> **Task data**
━━━━━━━━
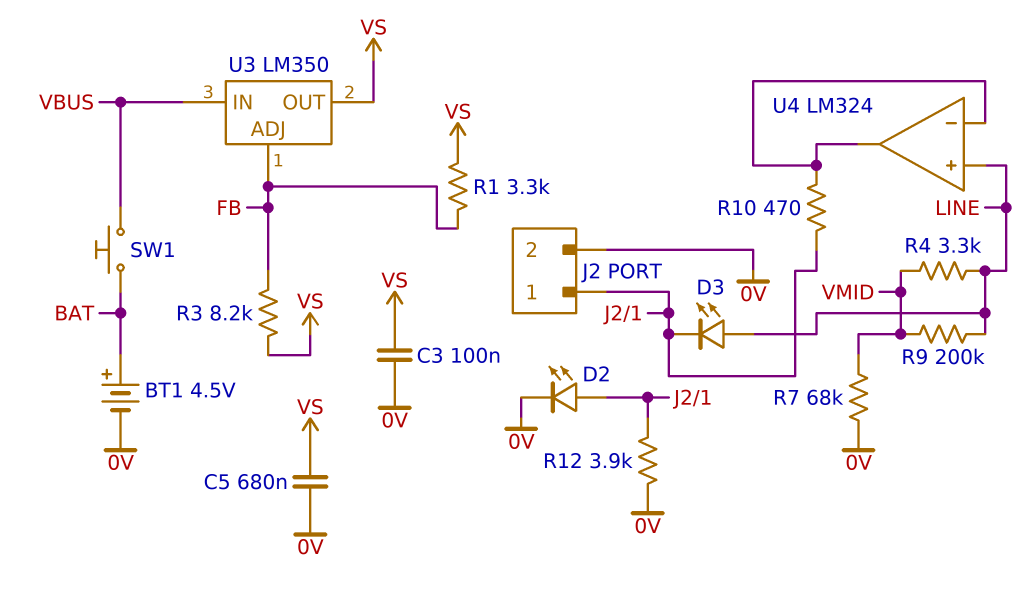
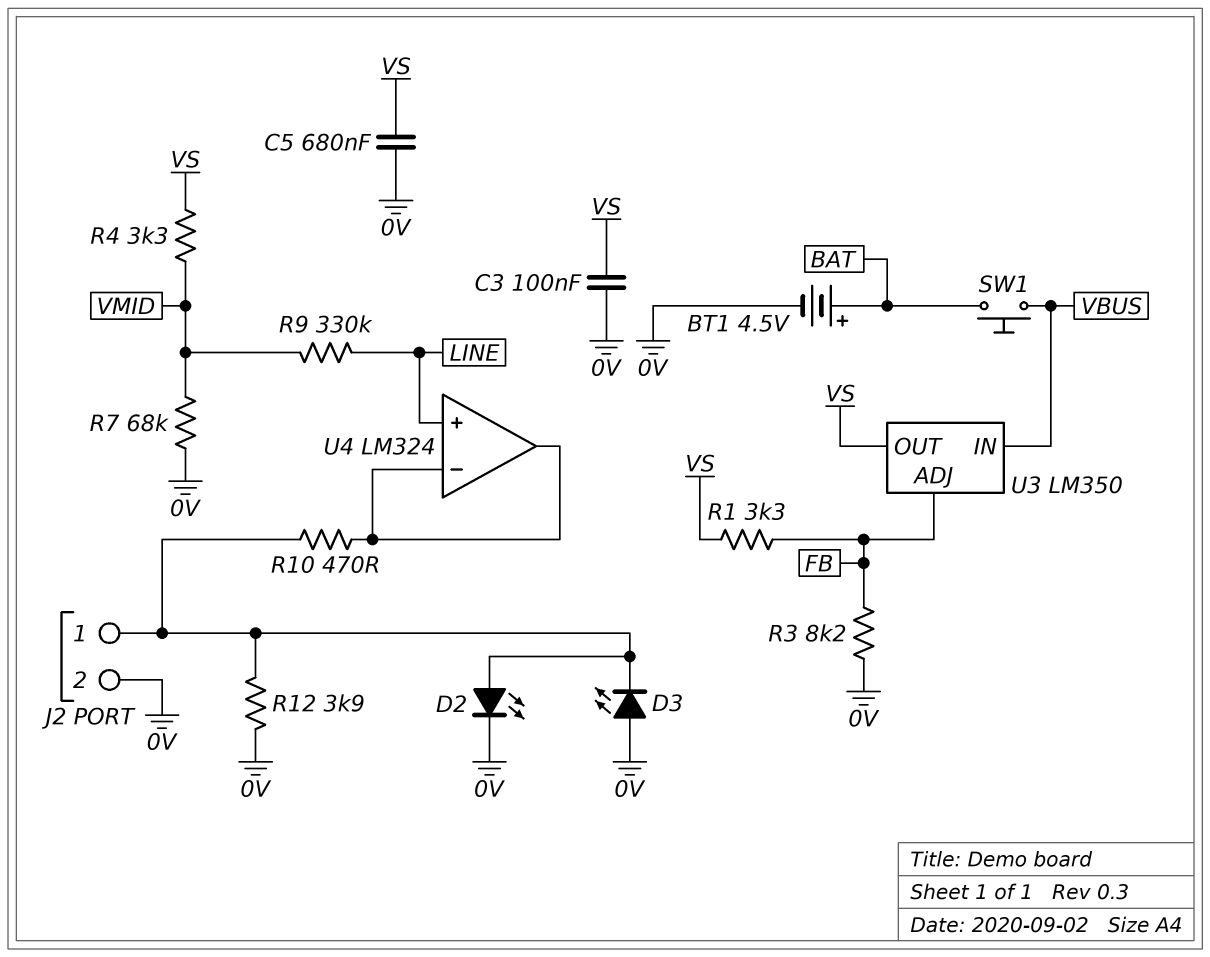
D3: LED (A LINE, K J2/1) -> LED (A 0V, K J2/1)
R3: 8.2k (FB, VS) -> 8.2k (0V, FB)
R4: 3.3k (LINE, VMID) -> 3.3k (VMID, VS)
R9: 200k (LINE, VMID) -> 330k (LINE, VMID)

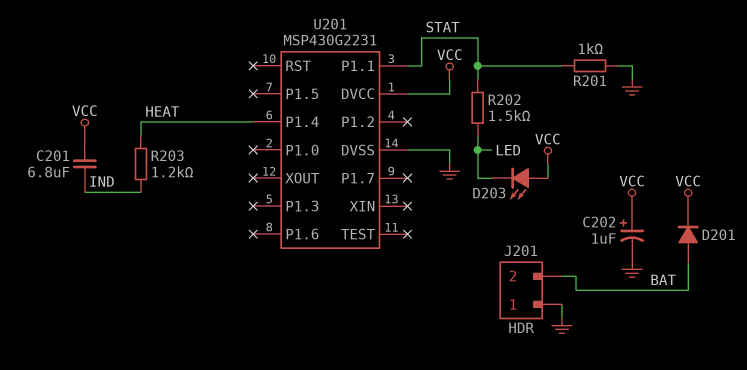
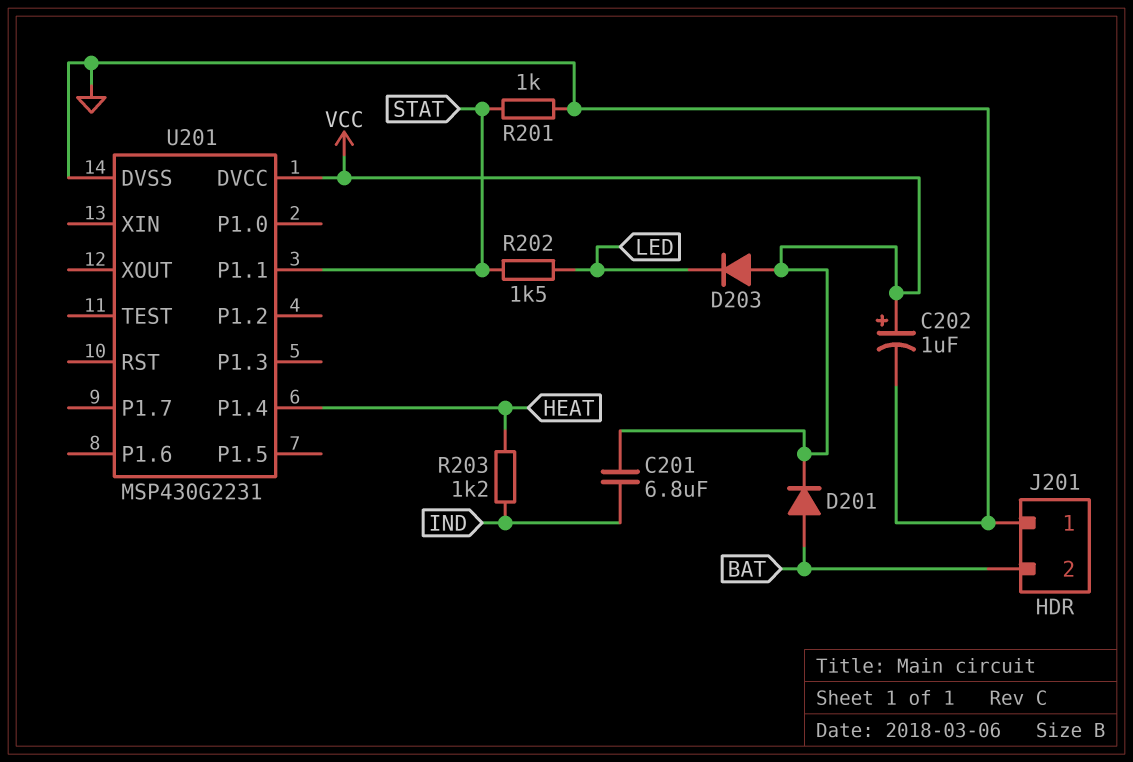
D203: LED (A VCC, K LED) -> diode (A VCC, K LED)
━━━━━━━━
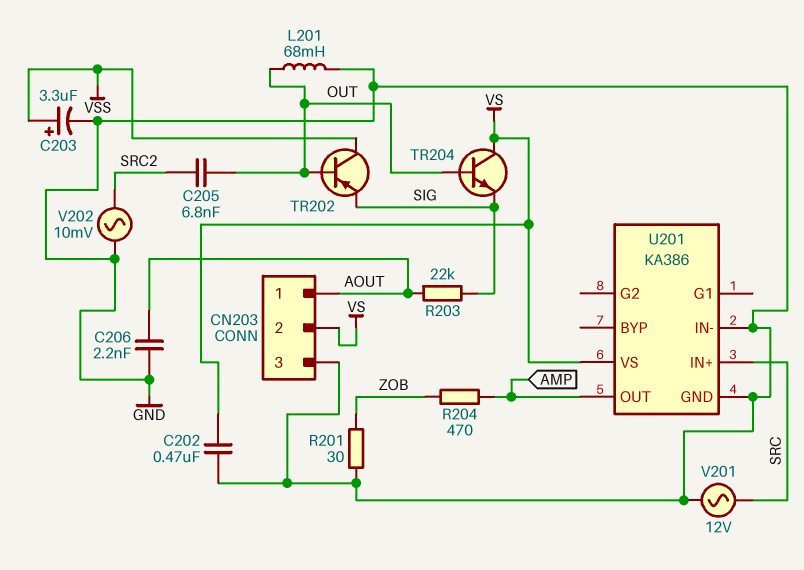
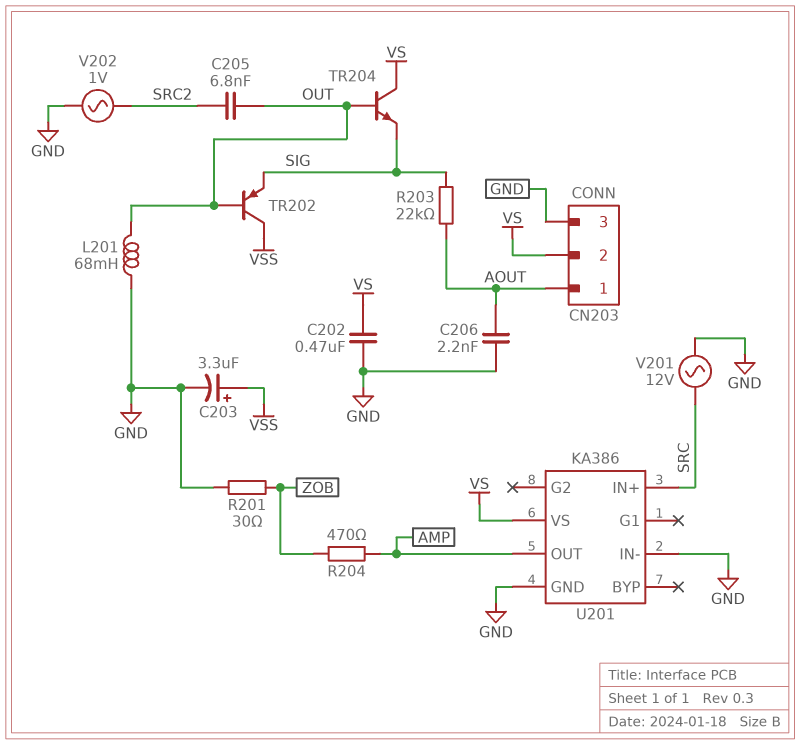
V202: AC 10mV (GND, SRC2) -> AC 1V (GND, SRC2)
━━━━━━━━
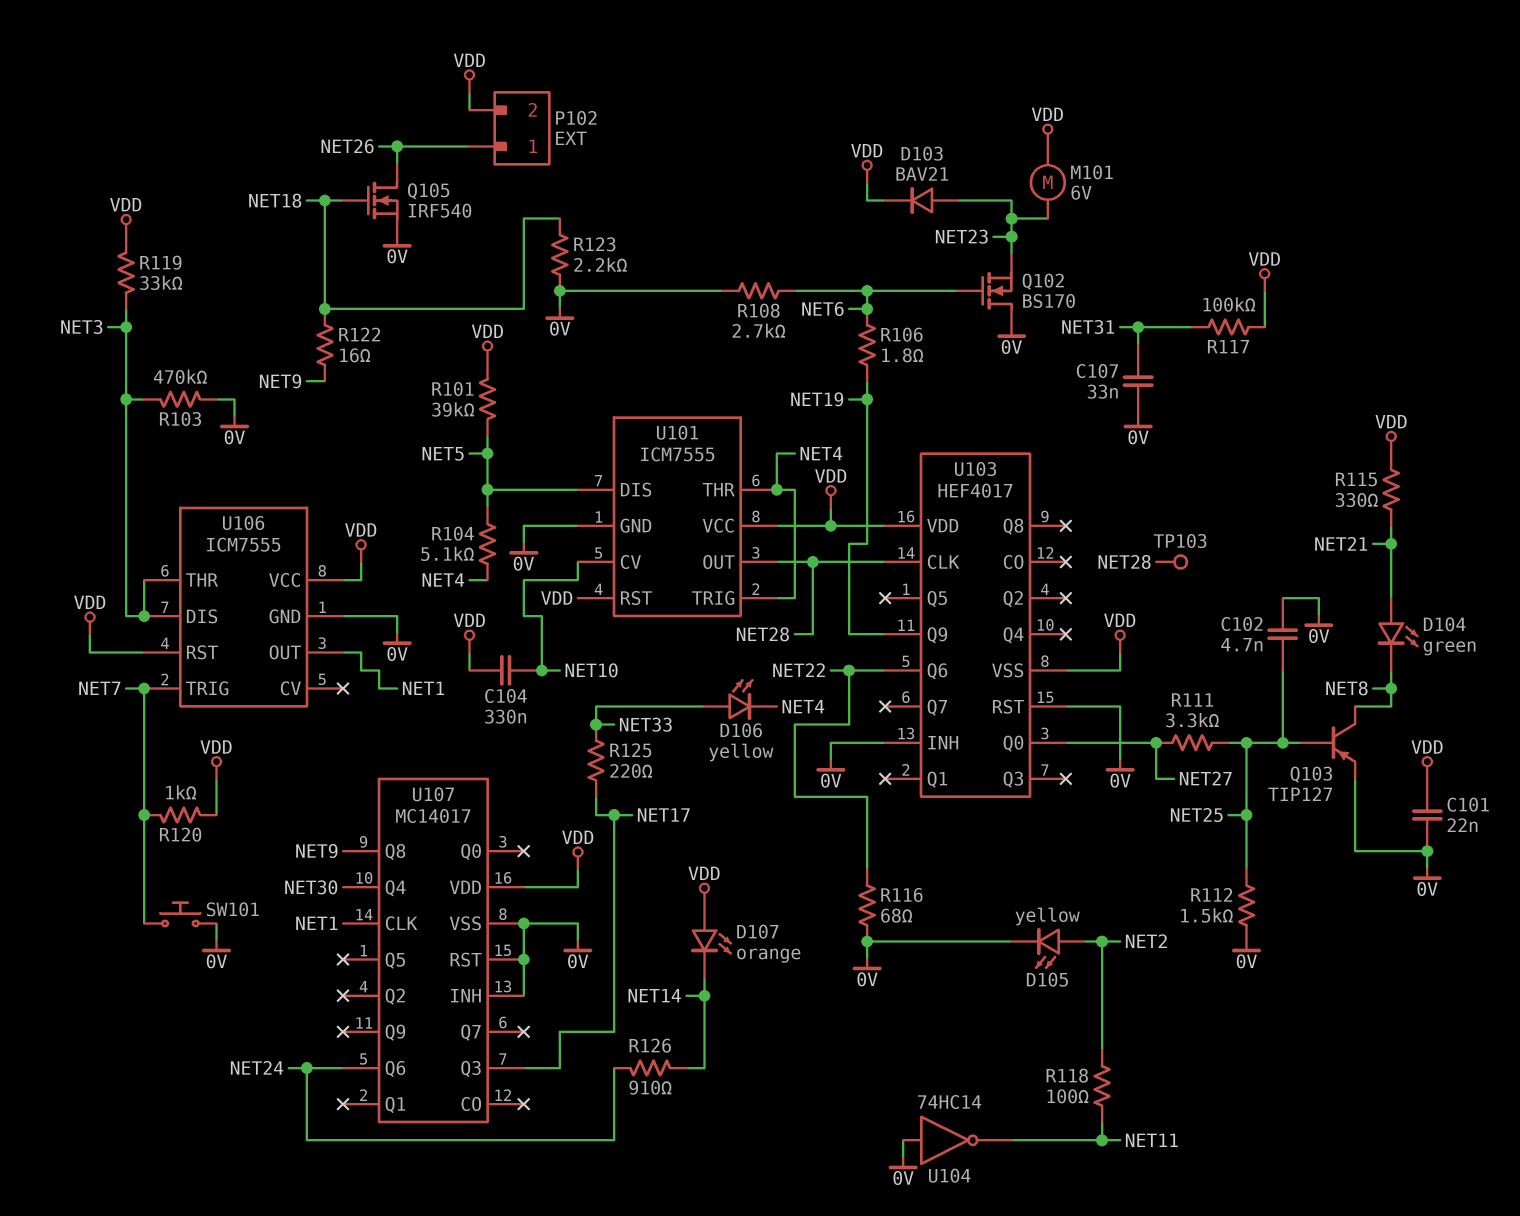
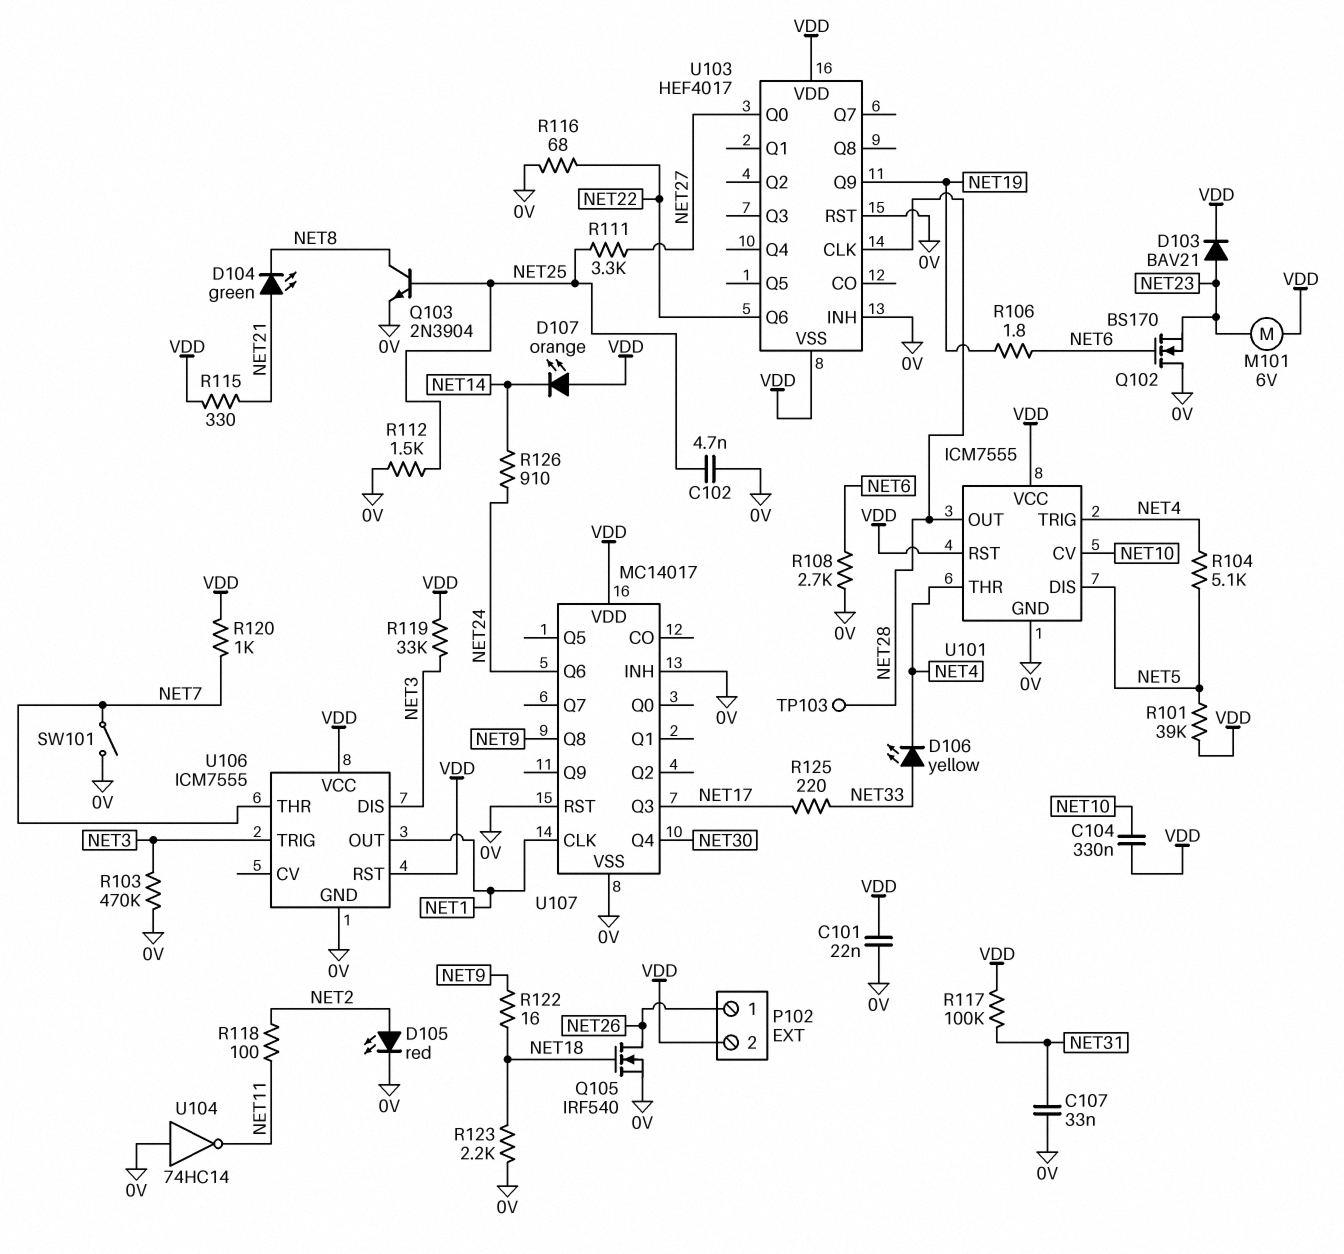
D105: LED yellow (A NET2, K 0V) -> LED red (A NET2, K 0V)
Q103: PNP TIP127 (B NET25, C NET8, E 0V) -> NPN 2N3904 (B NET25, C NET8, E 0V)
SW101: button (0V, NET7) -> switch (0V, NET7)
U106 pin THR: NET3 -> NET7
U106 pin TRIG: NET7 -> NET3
━━━━━━━━
> **Work item**
Transcribe, exactly and without additions, the lines of the records above, beginning with the line that contains "Q103: PNP TIP127" and ending with the line that contains "U106 pin TRIG: NET7 -> NET3", both included.

> **Exercise response**
Q103: PNP TIP127 (B NET25, C NET8, E 0V) -> NPN 2N3904 (B NET25, C NET8, E 0V)
SW101: button (0V, NET7) -> switch (0V, NET7)
U106 pin THR: NET3 -> NET7
U106 pin TRIG: NET7 -> NET3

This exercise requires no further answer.